§ **Supplied records**

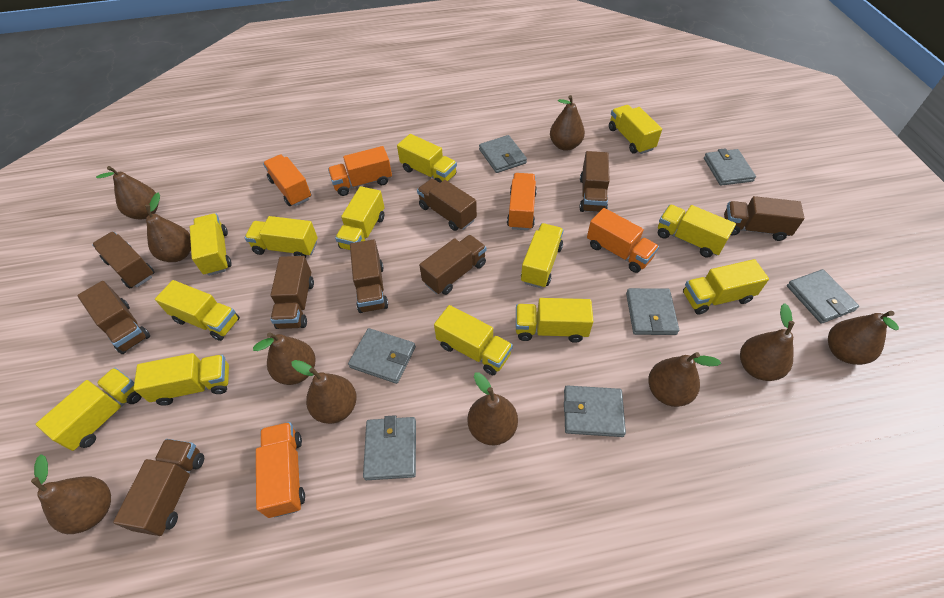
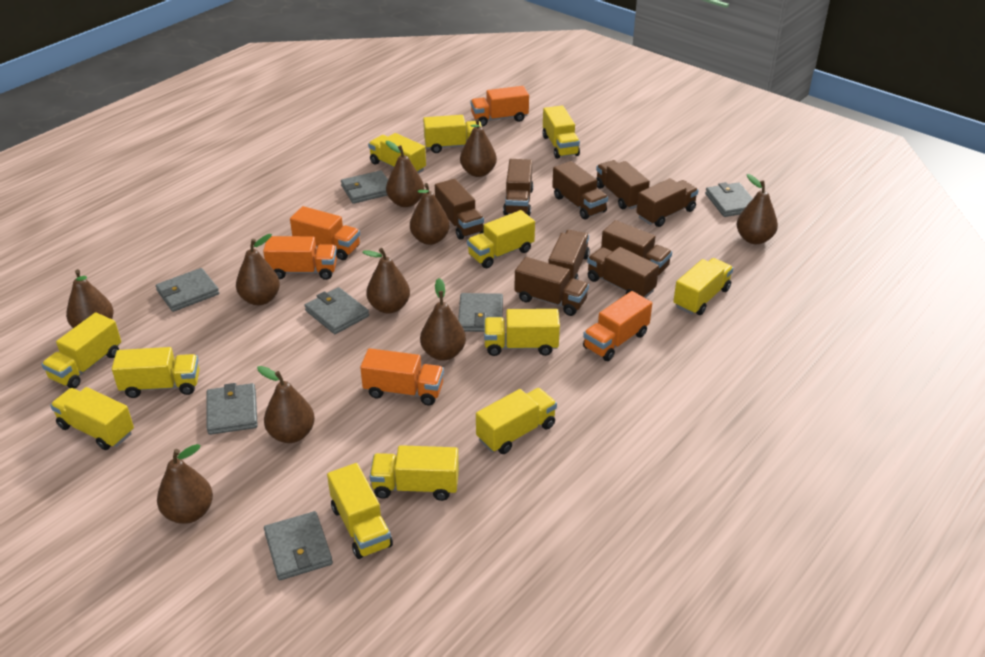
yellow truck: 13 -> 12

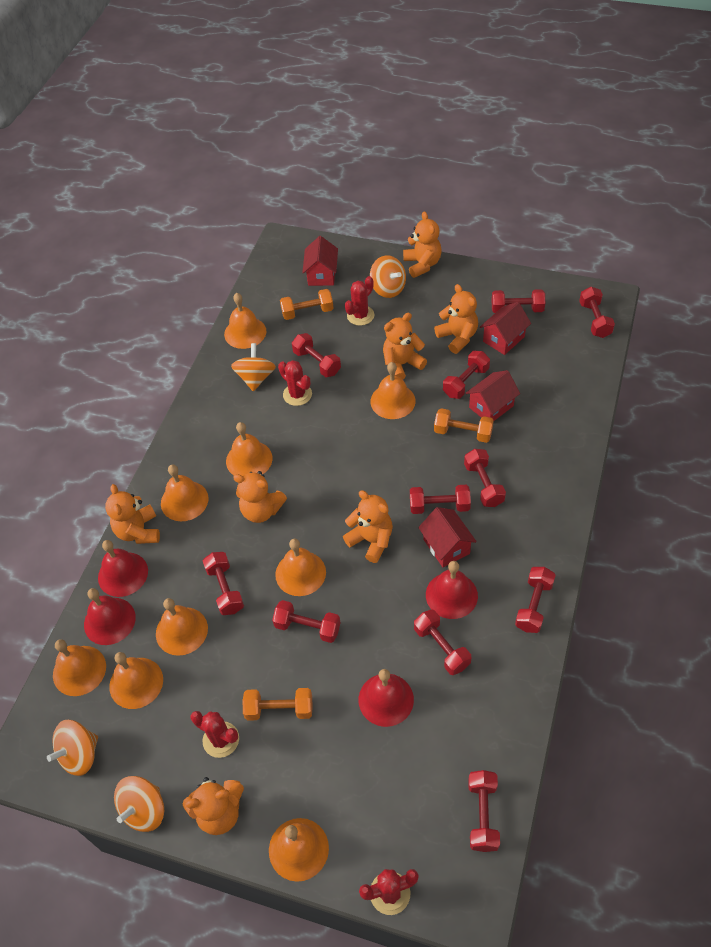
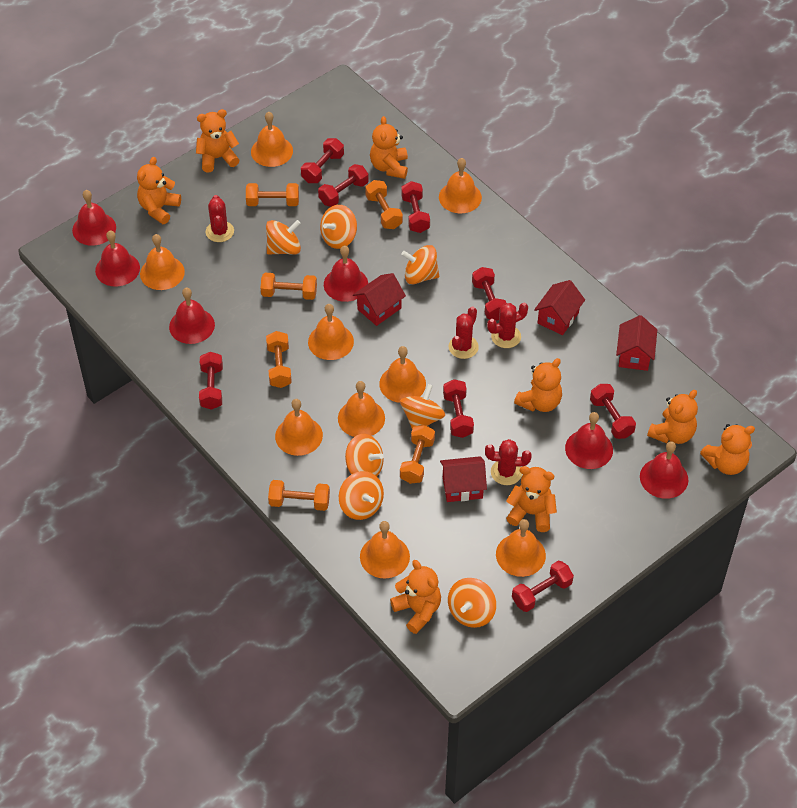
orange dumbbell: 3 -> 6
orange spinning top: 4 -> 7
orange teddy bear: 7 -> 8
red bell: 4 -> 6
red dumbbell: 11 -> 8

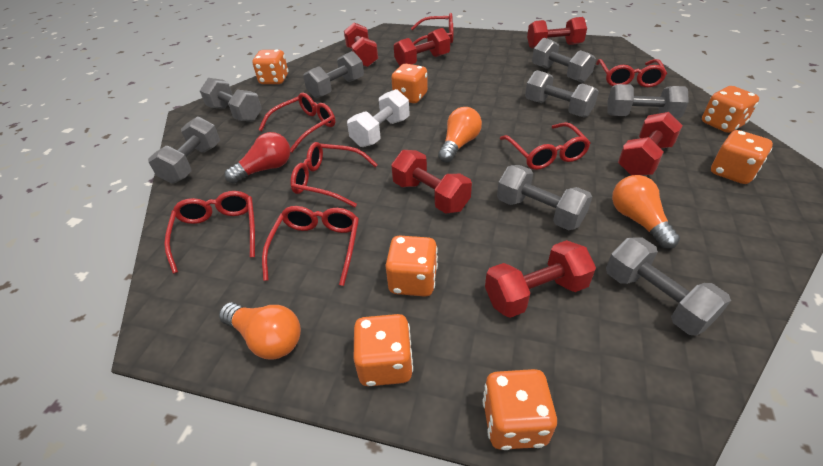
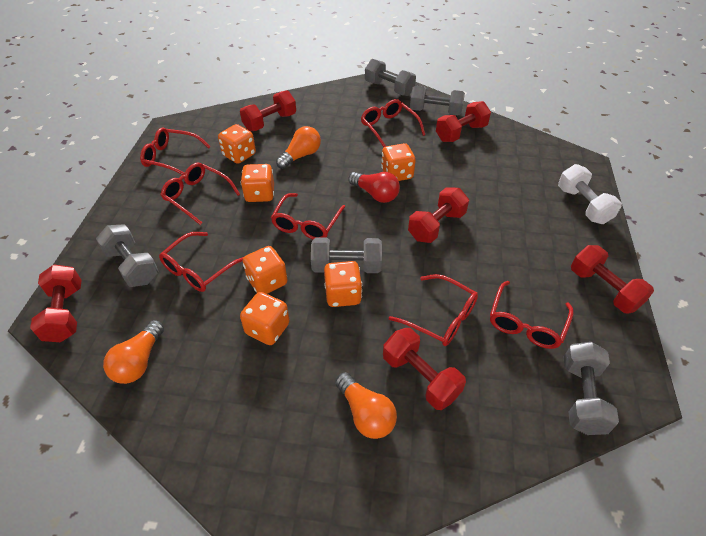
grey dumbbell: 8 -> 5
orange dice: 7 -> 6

§ **Problem requirements**
The records above must be output exactly, except for the pictures.

§ **Task answer**
yellow truck: 13 -> 12

orange dumbbell: 3 -> 6
orange spinning top: 4 -> 7
orange teddy bear: 7 -> 8
red bell: 4 -> 6
red dumbbell: 11 -> 8

grey dumbbell: 8 -> 5
orange dice: 7 -> 6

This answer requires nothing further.